§ DATA
━━━━━━━━━━━━━━━━━━━━━━━━━━━━━━
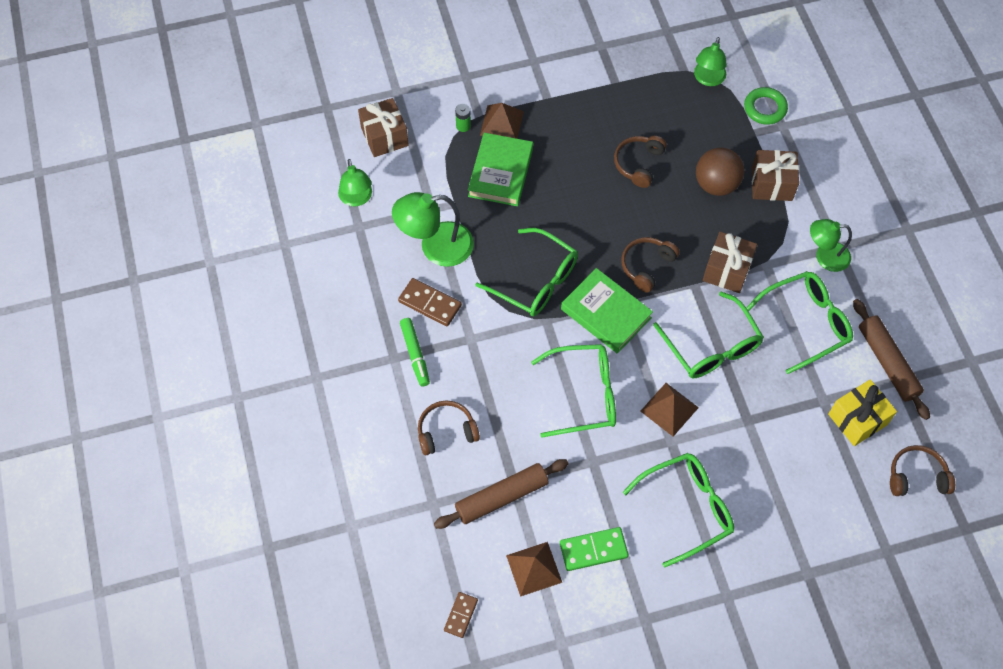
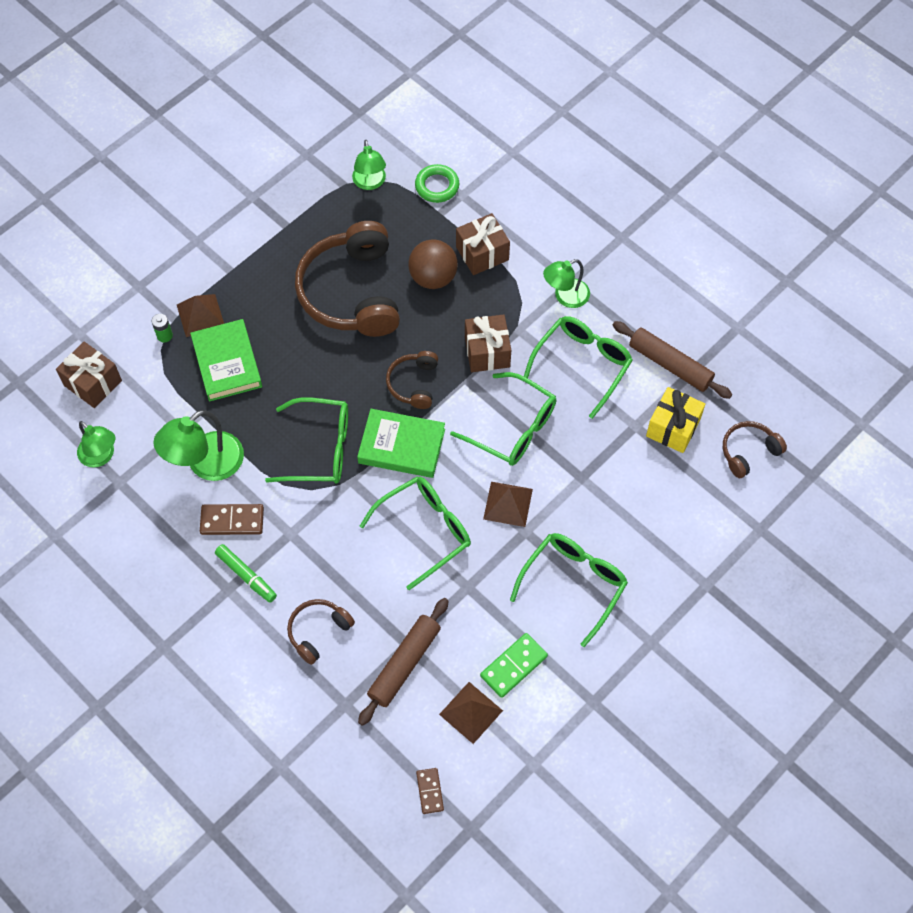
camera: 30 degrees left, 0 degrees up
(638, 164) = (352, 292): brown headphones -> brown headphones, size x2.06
━━━━━━━━━━━━━━━━━━━━━━━━━━━━━━
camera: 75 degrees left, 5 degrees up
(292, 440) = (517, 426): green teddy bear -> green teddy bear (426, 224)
━━━━━━━━━━━━━━━━━━━━━━━━━━━━━━
§ WHAT THE TASK REQUIRES
Where does "camera" appear in the records above? Copy every line that has it.

§ SOLUTION TO THE PROBLEM
camera: 30 degrees left, 0 degrees up
camera: 75 degrees left, 5 degrees up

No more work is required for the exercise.